* Exercise objective
Return all of the entries word for word, but omit the pictures they contain.

(Structured diff data)
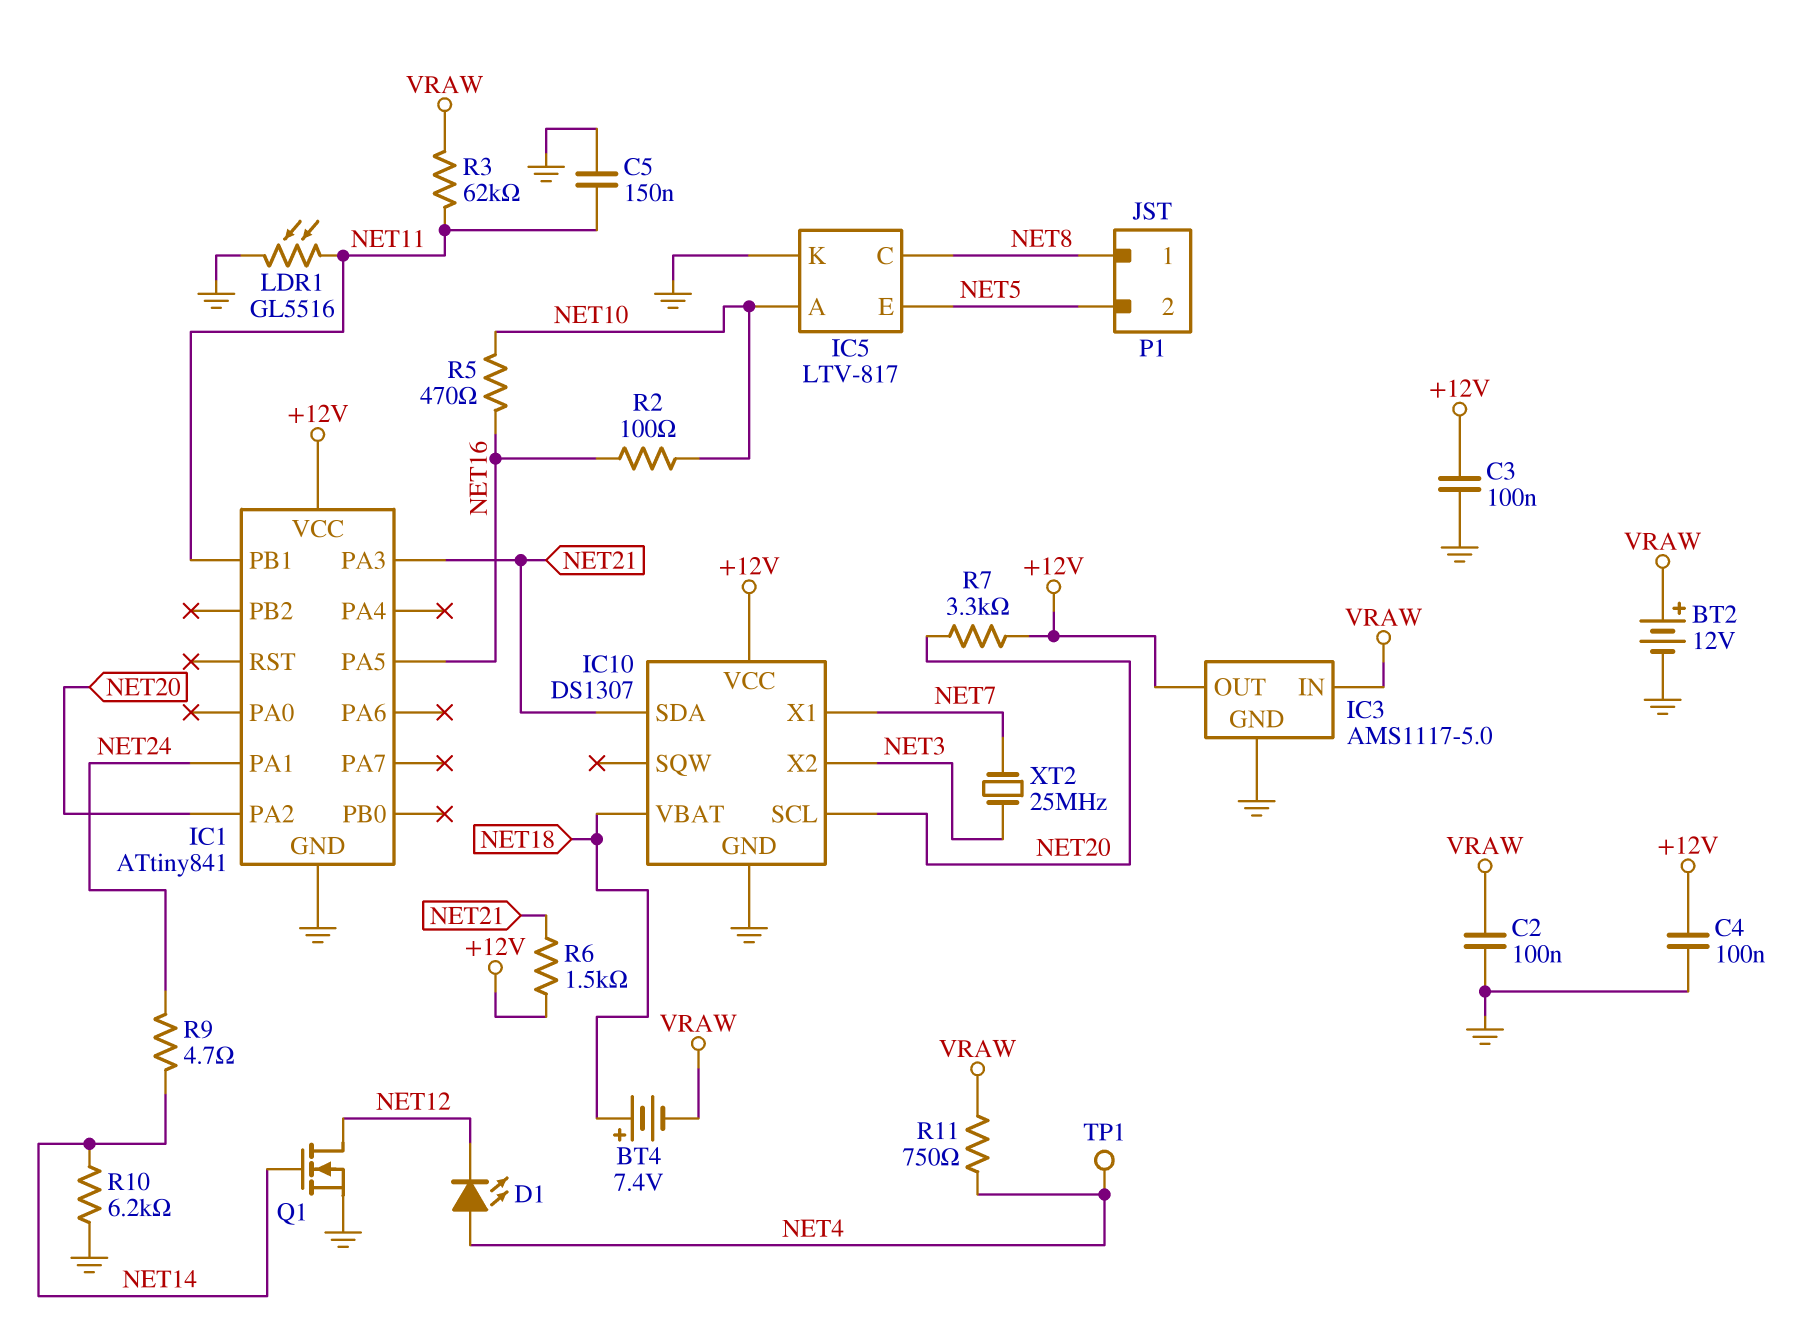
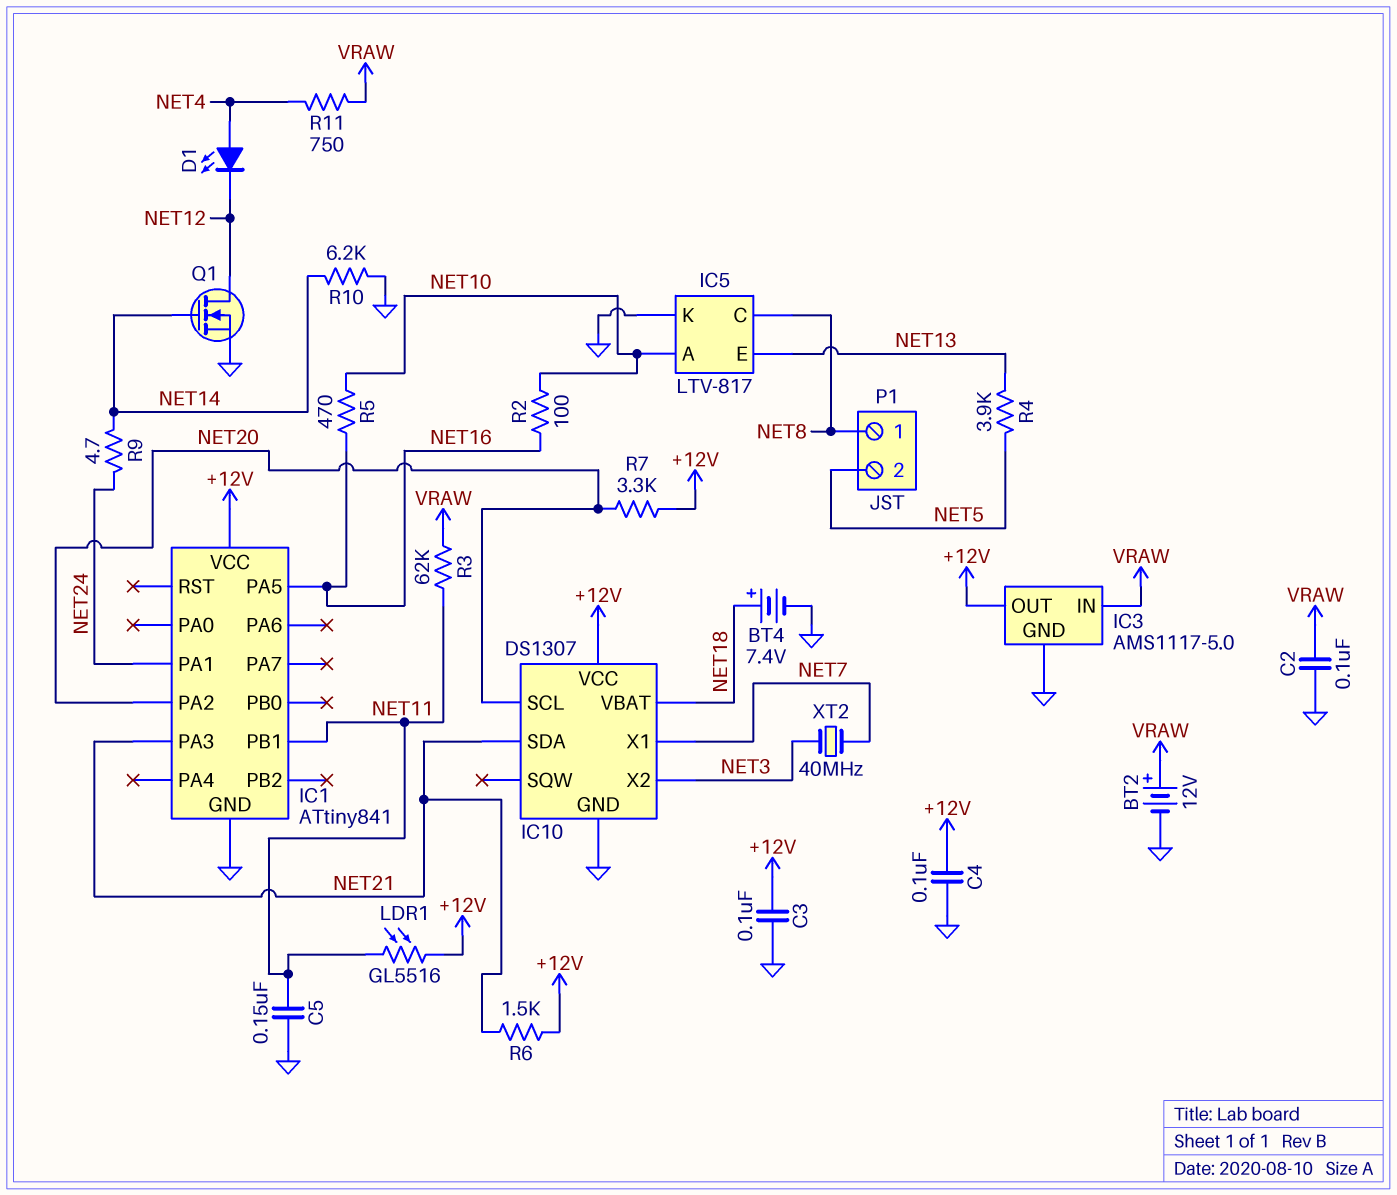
BT4: 7.4V (plus NET18, minus VRAW) -> 7.4V (plus NET18, minus GND)
IC5 pin E: NET5 -> NET13
LDR1: GL5516 (GND, NET11) -> GL5516 (+12V, NET11)
R4: none -> 3.9k (NET5, NET13)
TP1: test point (NET4) -> none
XT2: 25MHz (NET3, NET7) -> 40MHz (NET3, NET7)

* Response
BT4: 7.4V (plus NET18, minus VRAW) -> 7.4V (plus NET18, minus GND)
IC5 pin E: NET5 -> NET13
LDR1: GL5516 (GND, NET11) -> GL5516 (+12V, NET11)
R4: none -> 3.9k (NET5, NET13)
TP1: test point (NET4) -> none
XT2: 25MHz (NET3, NET7) -> 40MHz (NET3, NET7)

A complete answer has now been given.